*Exercise requirements*
If an entry below holds a picture, skip the picture and copy everything else exactly.

*Stored data*
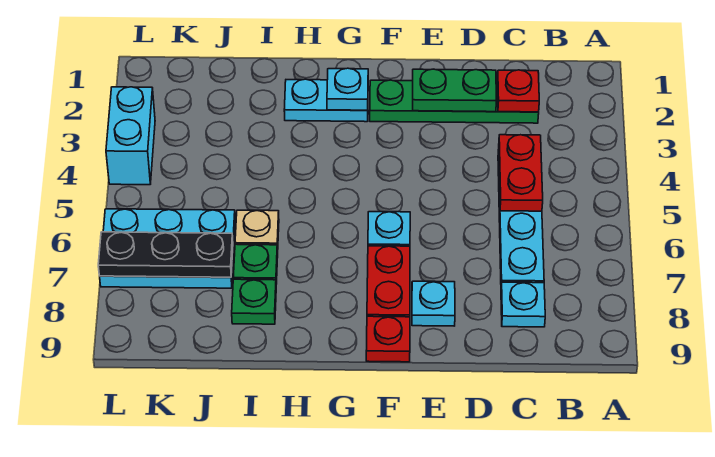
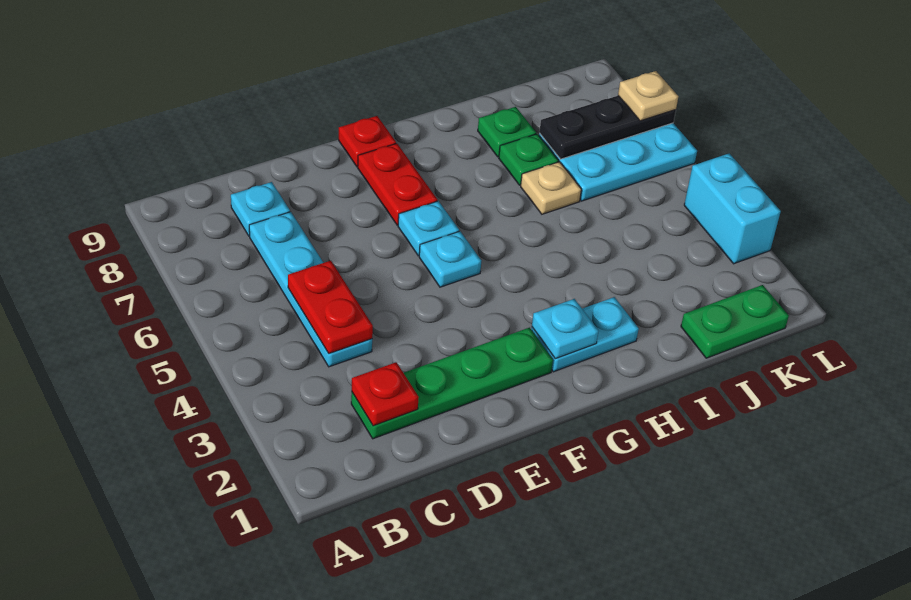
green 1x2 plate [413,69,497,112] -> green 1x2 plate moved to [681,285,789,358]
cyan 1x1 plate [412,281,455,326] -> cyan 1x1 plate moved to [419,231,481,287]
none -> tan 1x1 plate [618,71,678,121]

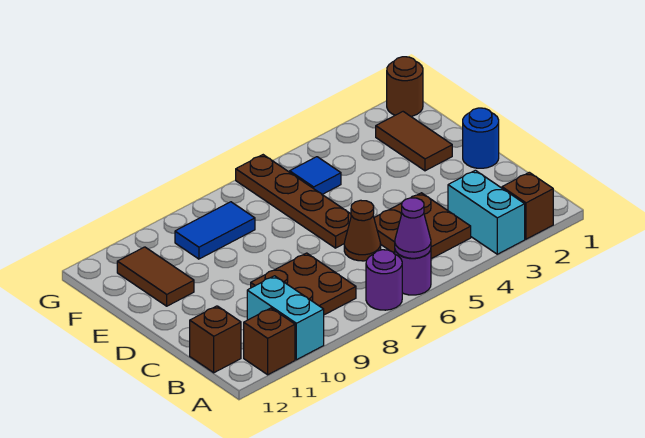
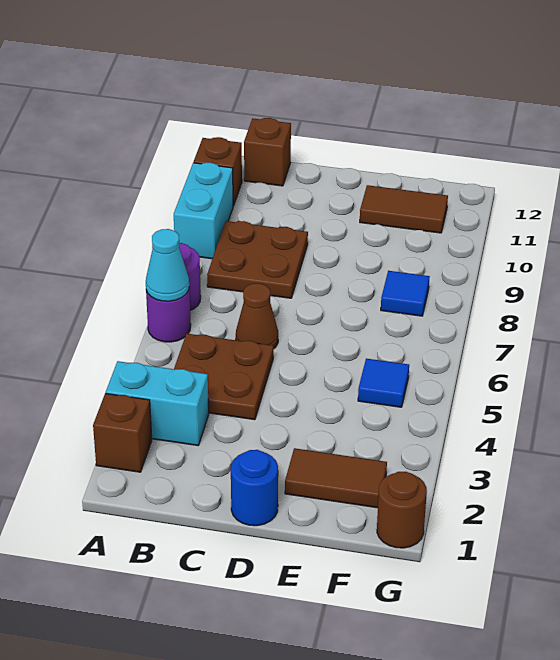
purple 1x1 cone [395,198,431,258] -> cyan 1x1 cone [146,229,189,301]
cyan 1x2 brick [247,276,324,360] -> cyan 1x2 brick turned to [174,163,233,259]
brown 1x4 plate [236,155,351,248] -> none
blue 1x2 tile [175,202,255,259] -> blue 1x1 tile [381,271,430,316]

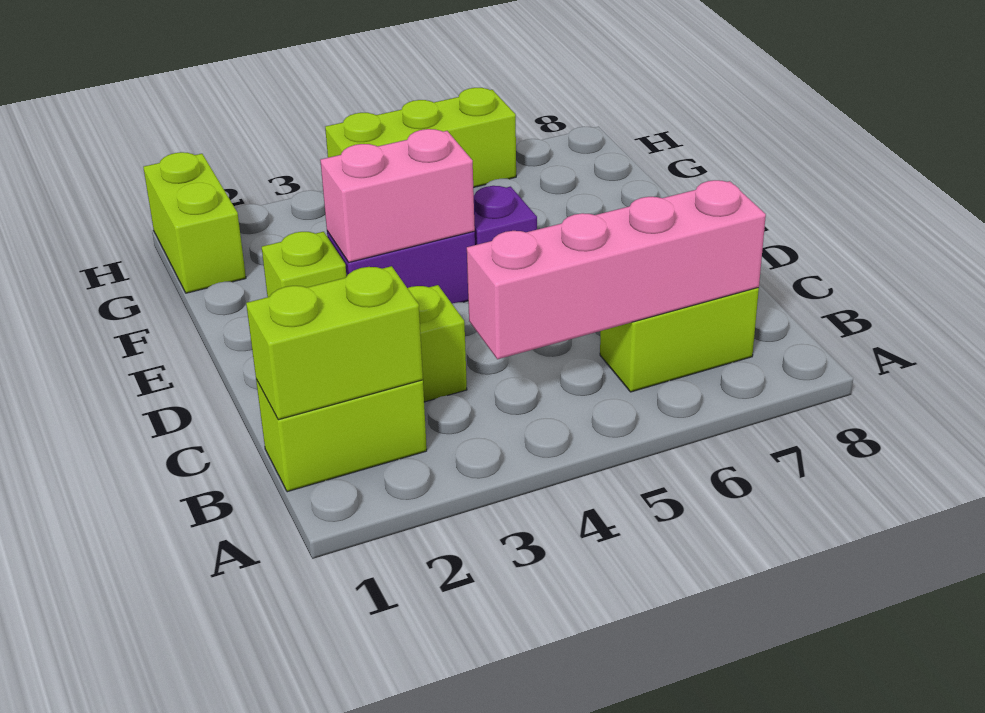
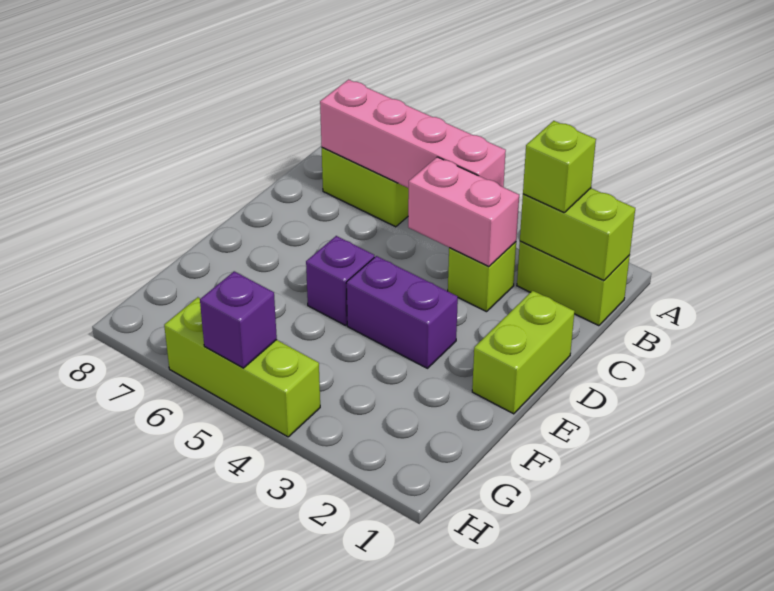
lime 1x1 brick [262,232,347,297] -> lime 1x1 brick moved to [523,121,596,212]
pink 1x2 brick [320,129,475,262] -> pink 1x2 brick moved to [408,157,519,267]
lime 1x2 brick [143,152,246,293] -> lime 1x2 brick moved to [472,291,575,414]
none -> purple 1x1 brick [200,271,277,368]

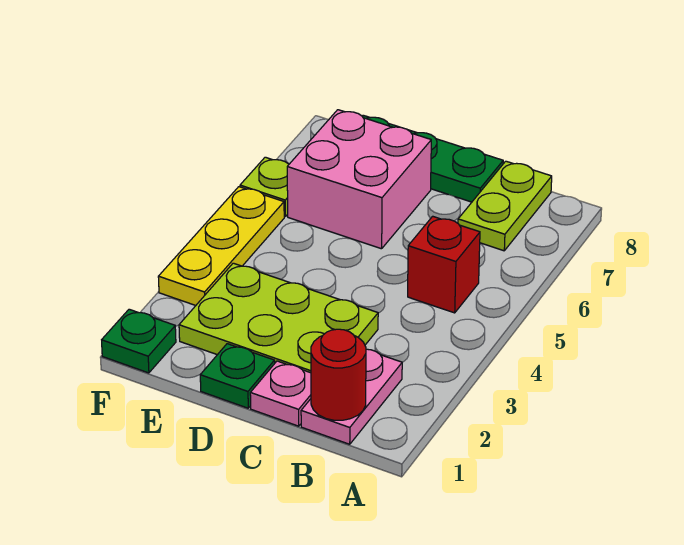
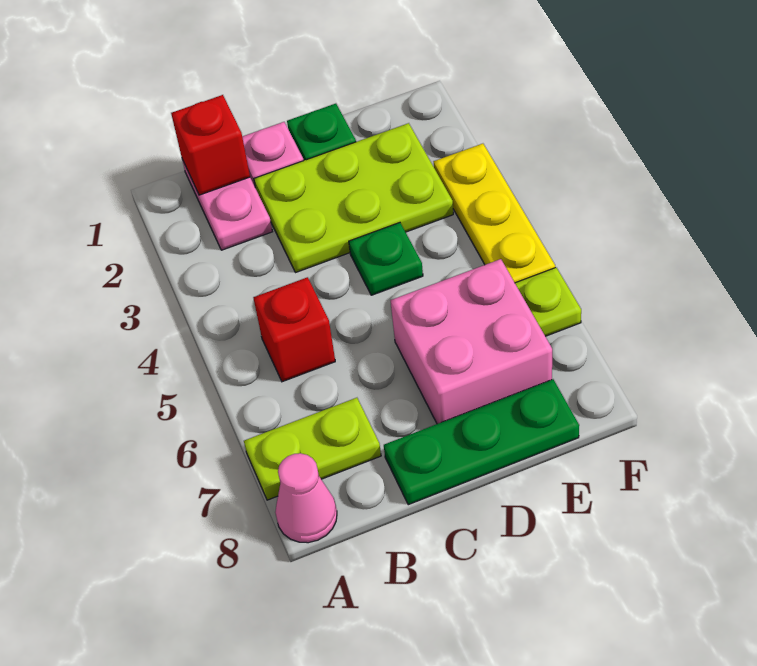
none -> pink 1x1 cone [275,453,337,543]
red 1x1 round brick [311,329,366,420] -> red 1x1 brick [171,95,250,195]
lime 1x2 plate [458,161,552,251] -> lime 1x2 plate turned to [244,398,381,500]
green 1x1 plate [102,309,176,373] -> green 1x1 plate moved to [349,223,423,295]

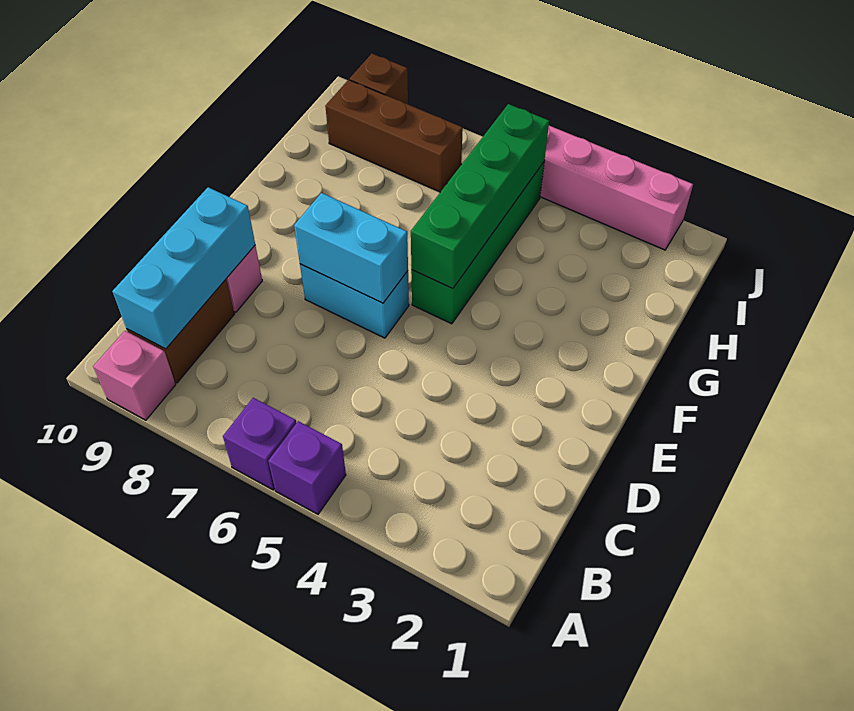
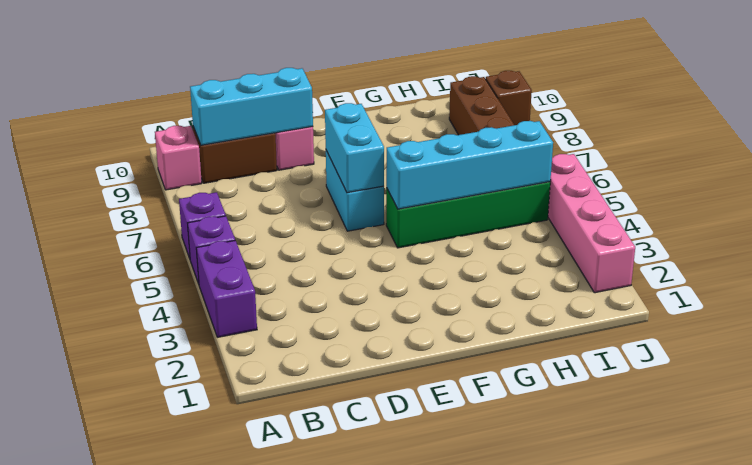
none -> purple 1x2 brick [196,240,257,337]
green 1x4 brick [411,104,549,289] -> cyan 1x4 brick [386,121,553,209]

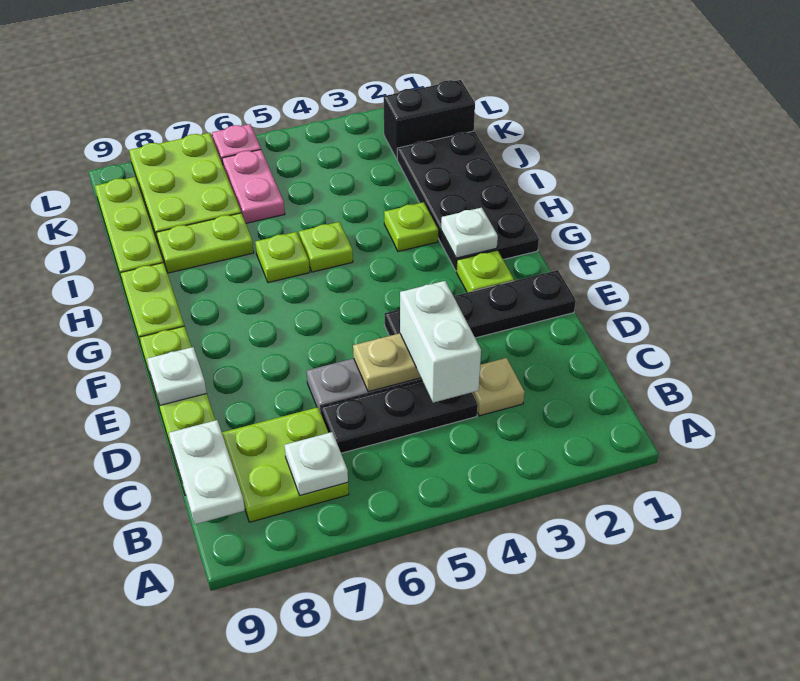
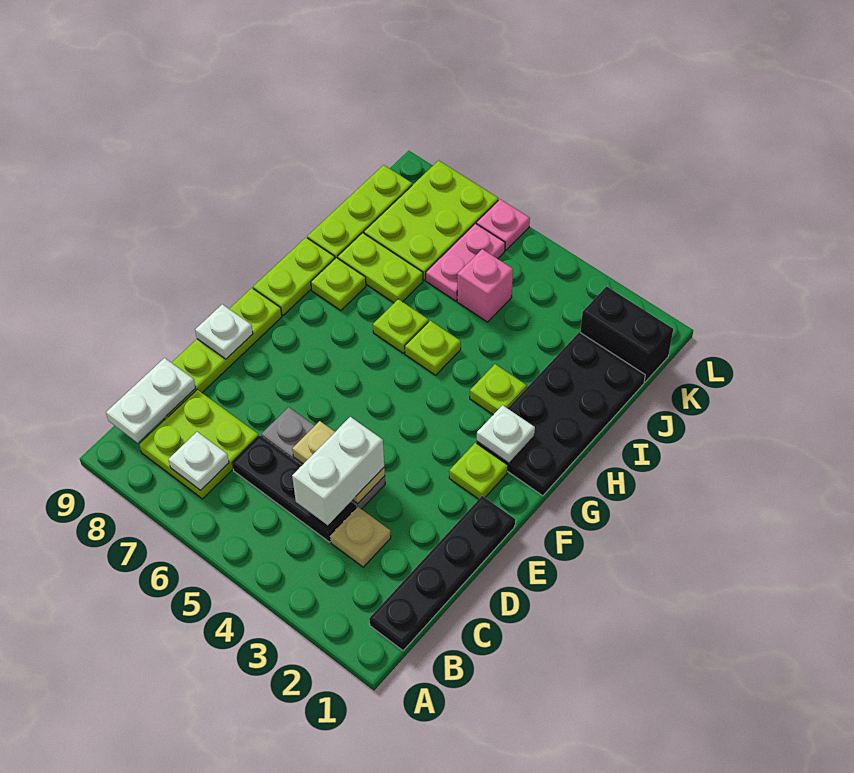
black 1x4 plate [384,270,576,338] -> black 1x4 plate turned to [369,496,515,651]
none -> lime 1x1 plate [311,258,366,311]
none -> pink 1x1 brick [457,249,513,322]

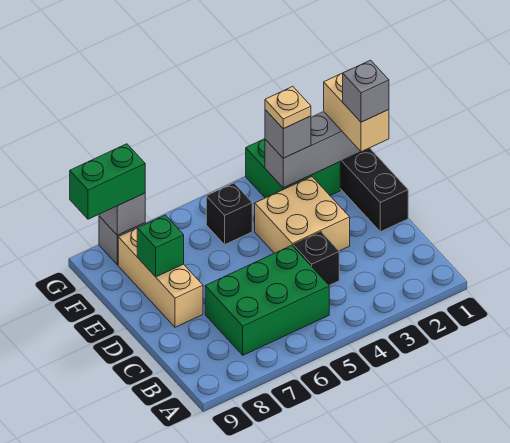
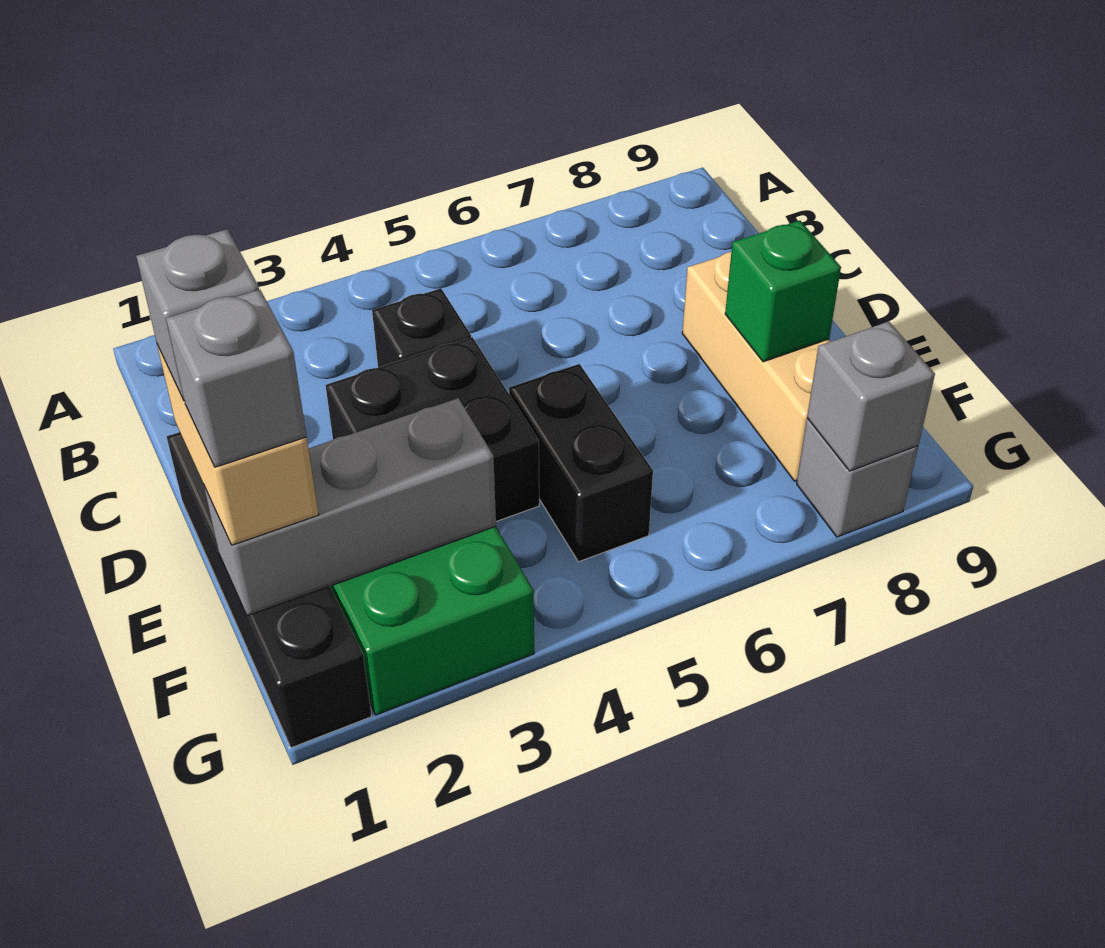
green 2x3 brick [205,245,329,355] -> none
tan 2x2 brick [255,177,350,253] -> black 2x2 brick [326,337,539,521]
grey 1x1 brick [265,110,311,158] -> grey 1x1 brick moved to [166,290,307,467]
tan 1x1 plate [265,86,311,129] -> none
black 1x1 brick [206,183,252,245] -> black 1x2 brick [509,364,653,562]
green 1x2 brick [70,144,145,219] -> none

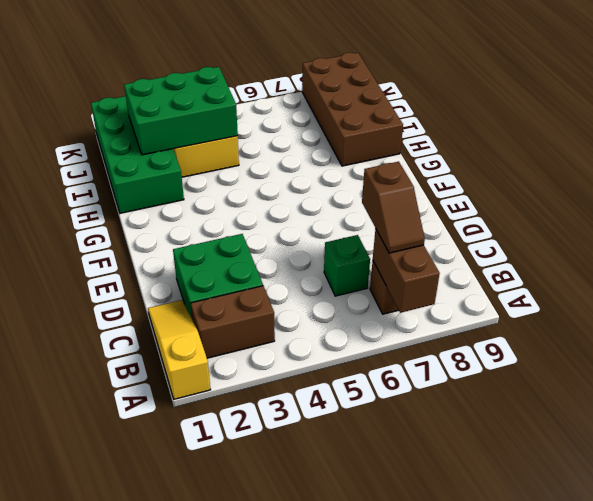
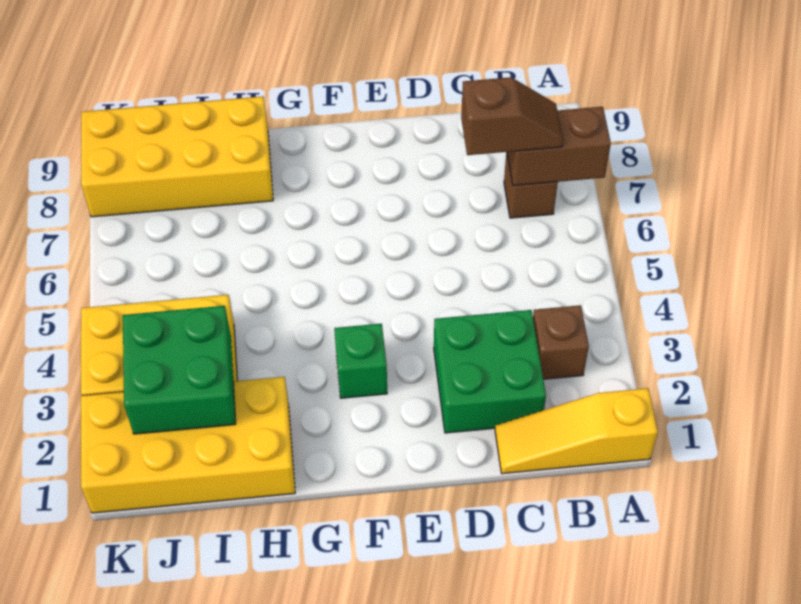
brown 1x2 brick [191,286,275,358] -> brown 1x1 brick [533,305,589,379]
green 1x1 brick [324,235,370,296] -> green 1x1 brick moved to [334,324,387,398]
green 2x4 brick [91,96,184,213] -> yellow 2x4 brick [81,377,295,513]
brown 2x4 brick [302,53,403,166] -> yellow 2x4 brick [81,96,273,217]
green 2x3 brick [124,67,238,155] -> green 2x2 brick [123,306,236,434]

*Response area*
green 1x2 plate [413,69,497,112] -> green 1x2 plate moved to [681,285,789,358]
cyan 1x1 plate [412,281,455,326] -> cyan 1x1 plate moved to [419,231,481,287]
none -> tan 1x1 plate [618,71,678,121]

purple 1x1 cone [395,198,431,258] -> cyan 1x1 cone [146,229,189,301]
cyan 1x2 brick [247,276,324,360] -> cyan 1x2 brick turned to [174,163,233,259]
brown 1x4 plate [236,155,351,248] -> none
blue 1x2 tile [175,202,255,259] -> blue 1x1 tile [381,271,430,316]

lime 1x1 brick [262,232,347,297] -> lime 1x1 brick moved to [523,121,596,212]
pink 1x2 brick [320,129,475,262] -> pink 1x2 brick moved to [408,157,519,267]
lime 1x2 brick [143,152,246,293] -> lime 1x2 brick moved to [472,291,575,414]
none -> purple 1x1 brick [200,271,277,368]

none -> pink 1x1 cone [275,453,337,543]
red 1x1 round brick [311,329,366,420] -> red 1x1 brick [171,95,250,195]
lime 1x2 plate [458,161,552,251] -> lime 1x2 plate turned to [244,398,381,500]
green 1x1 plate [102,309,176,373] -> green 1x1 plate moved to [349,223,423,295]

none -> purple 1x2 brick [196,240,257,337]
green 1x4 brick [411,104,549,289] -> cyan 1x4 brick [386,121,553,209]

black 1x4 plate [384,270,576,338] -> black 1x4 plate turned to [369,496,515,651]
none -> lime 1x1 plate [311,258,366,311]
none -> pink 1x1 brick [457,249,513,322]

green 2x3 brick [205,245,329,355] -> none
tan 2x2 brick [255,177,350,253] -> black 2x2 brick [326,337,539,521]
grey 1x1 brick [265,110,311,158] -> grey 1x1 brick moved to [166,290,307,467]
tan 1x1 plate [265,86,311,129] -> none
black 1x1 brick [206,183,252,245] -> black 1x2 brick [509,364,653,562]
green 1x2 brick [70,144,145,219] -> none

brown 1x2 brick [191,286,275,358] -> brown 1x1 brick [533,305,589,379]
green 1x1 brick [324,235,370,296] -> green 1x1 brick moved to [334,324,387,398]
green 2x4 brick [91,96,184,213] -> yellow 2x4 brick [81,377,295,513]
brown 2x4 brick [302,53,403,166] -> yellow 2x4 brick [81,96,273,217]
green 2x3 brick [124,67,238,155] -> green 2x2 brick [123,306,236,434]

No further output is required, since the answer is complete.